Items listed in a dataset:
Start of Block
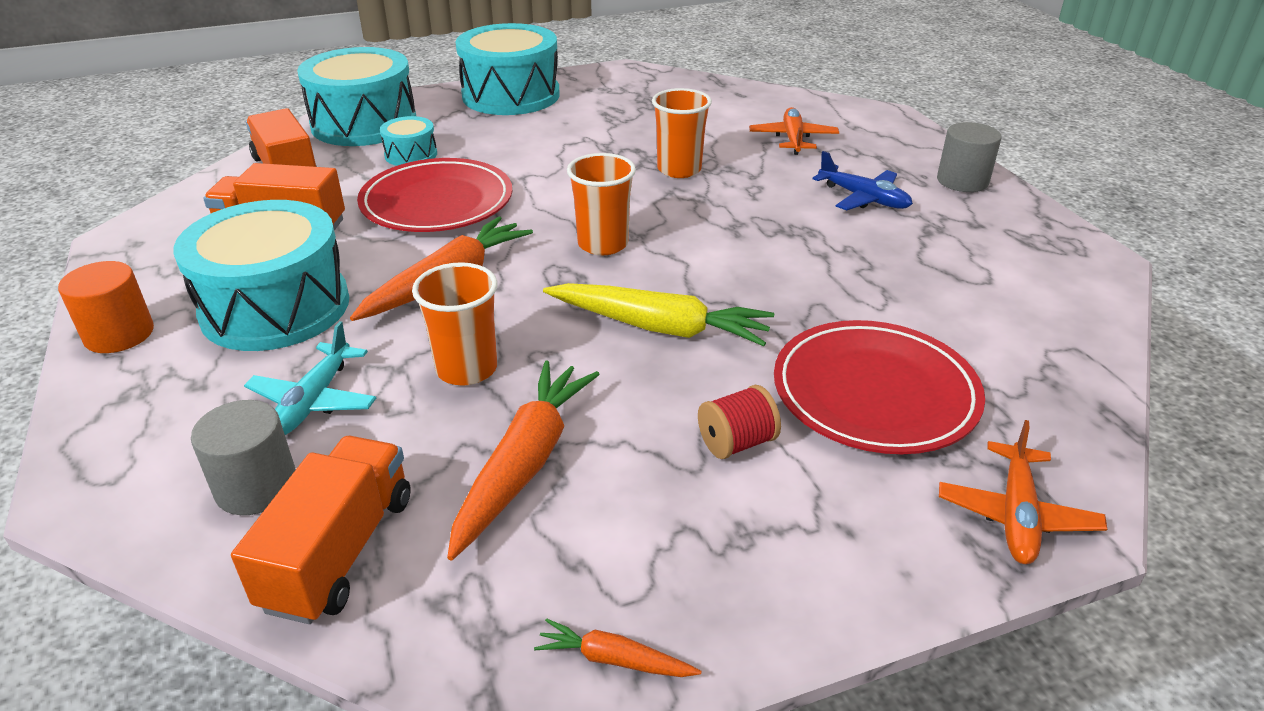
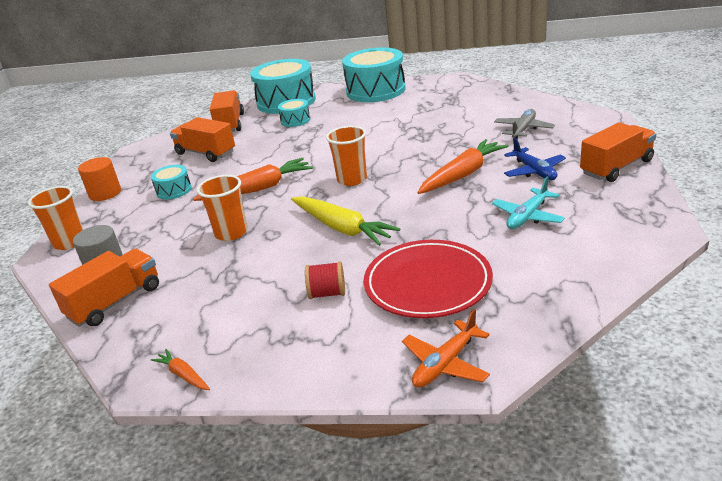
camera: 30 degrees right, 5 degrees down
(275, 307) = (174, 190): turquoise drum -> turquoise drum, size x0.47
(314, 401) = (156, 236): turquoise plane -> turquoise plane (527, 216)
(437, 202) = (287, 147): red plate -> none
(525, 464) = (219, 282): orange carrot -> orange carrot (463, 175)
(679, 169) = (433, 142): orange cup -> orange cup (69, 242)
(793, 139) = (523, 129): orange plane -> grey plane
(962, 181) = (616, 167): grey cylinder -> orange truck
End of Block
### WORK TO COMPLETE:
What you return must match the records line for line, with the pictures left out.

### RESPONSE TO THE TASK:
camera: 30 degrees right, 5 degrees down
(275, 307) = (174, 190): turquoise drum -> turquoise drum, size x0.47
(314, 401) = (156, 236): turquoise plane -> turquoise plane (527, 216)
(437, 202) = (287, 147): red plate -> none
(525, 464) = (219, 282): orange carrot -> orange carrot (463, 175)
(679, 169) = (433, 142): orange cup -> orange cup (69, 242)
(793, 139) = (523, 129): orange plane -> grey plane
(962, 181) = (616, 167): grey cylinder -> orange truck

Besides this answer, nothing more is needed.